Supplied information:
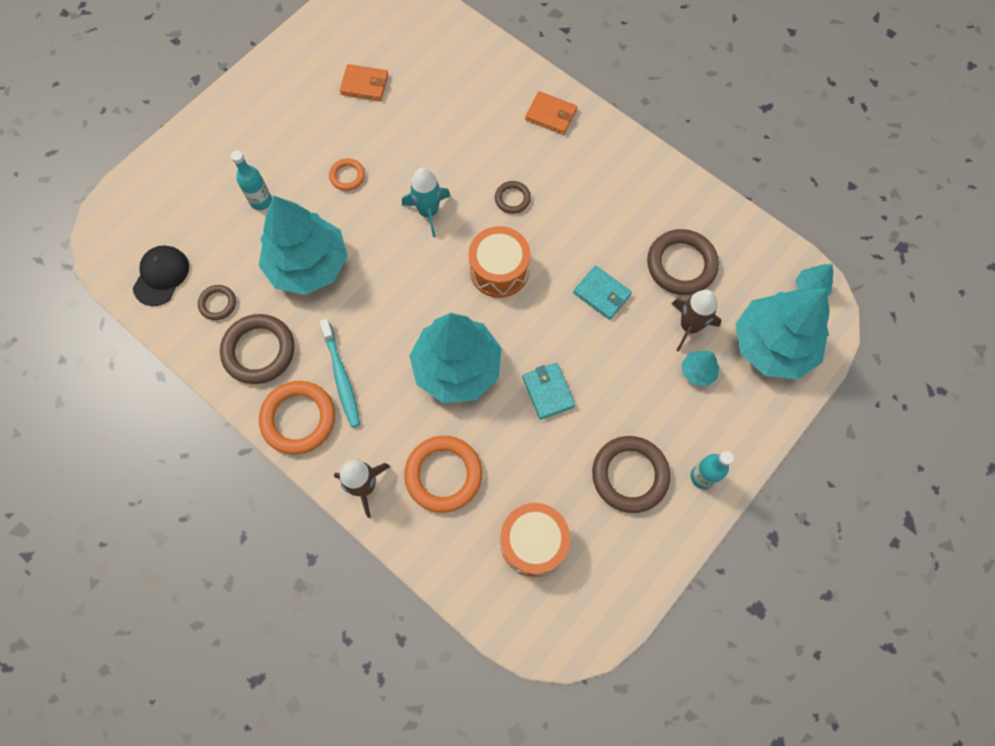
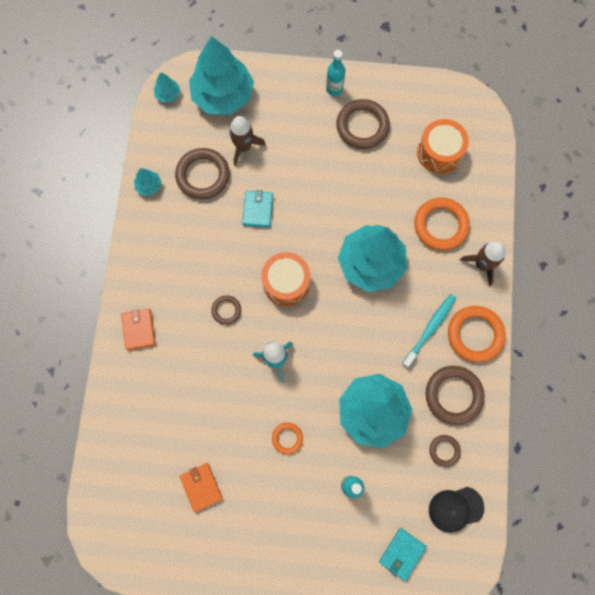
camera: 125 degrees left, 5 degrees up
(548, 392) = (346, 200): turquoise wallet -> turquoise wallet (402, 553)
(698, 372) = (271, 126): turquoise tree -> turquoise tree (149, 186)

Task goal:
Show all lines above that contain "turquoise".

Written answer:
(548, 392) = (346, 200): turquoise wallet -> turquoise wallet (402, 553)
(698, 372) = (271, 126): turquoise tree -> turquoise tree (149, 186)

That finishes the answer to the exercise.